*Activity*
Copy every line of the records below where the word "VBUS" occurs.

*The data*
=======
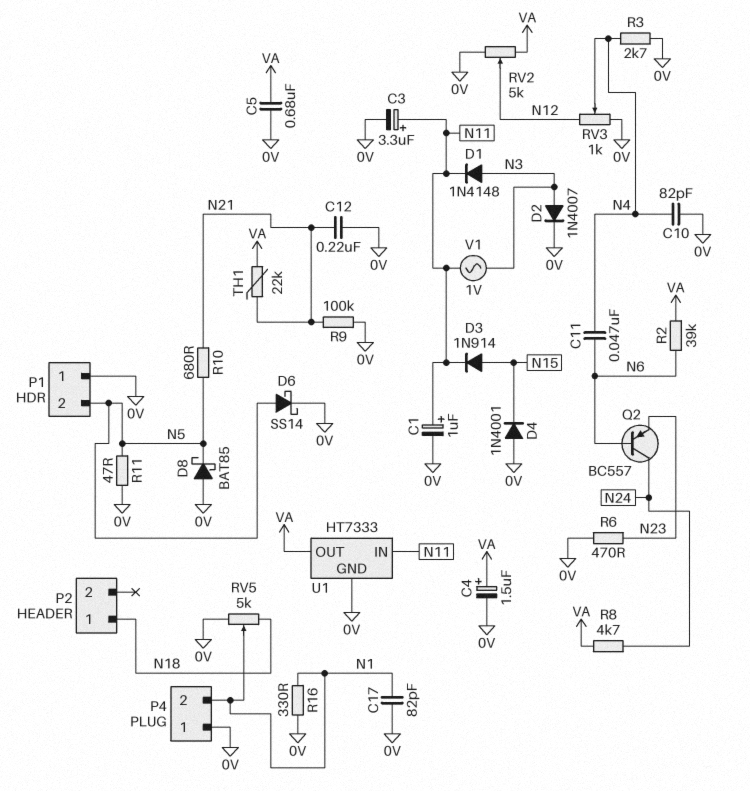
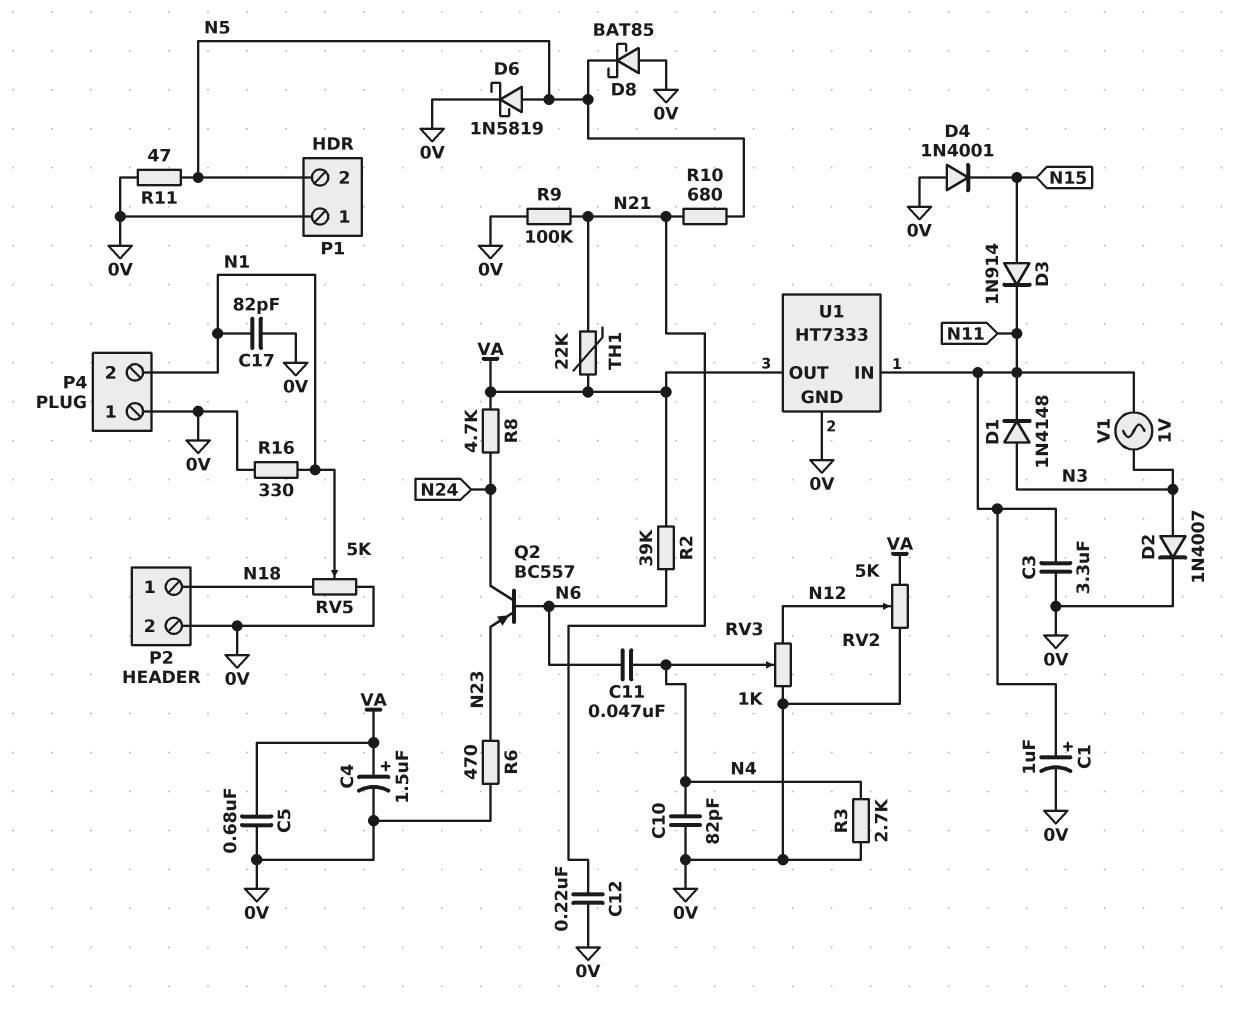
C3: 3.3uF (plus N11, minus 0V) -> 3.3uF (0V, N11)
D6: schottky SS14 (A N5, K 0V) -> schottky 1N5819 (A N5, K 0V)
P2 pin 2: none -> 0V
=======
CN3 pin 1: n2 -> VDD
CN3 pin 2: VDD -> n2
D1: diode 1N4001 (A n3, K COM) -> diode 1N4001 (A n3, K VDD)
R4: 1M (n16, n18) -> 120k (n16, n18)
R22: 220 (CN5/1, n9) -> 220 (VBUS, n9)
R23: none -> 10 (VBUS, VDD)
=======
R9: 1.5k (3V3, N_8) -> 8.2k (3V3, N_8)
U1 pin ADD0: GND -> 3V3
=======
*Expected answer*
R22: 220 (CN5/1, n9) -> 220 (VBUS, n9)
R23: none -> 10 (VBUS, VDD)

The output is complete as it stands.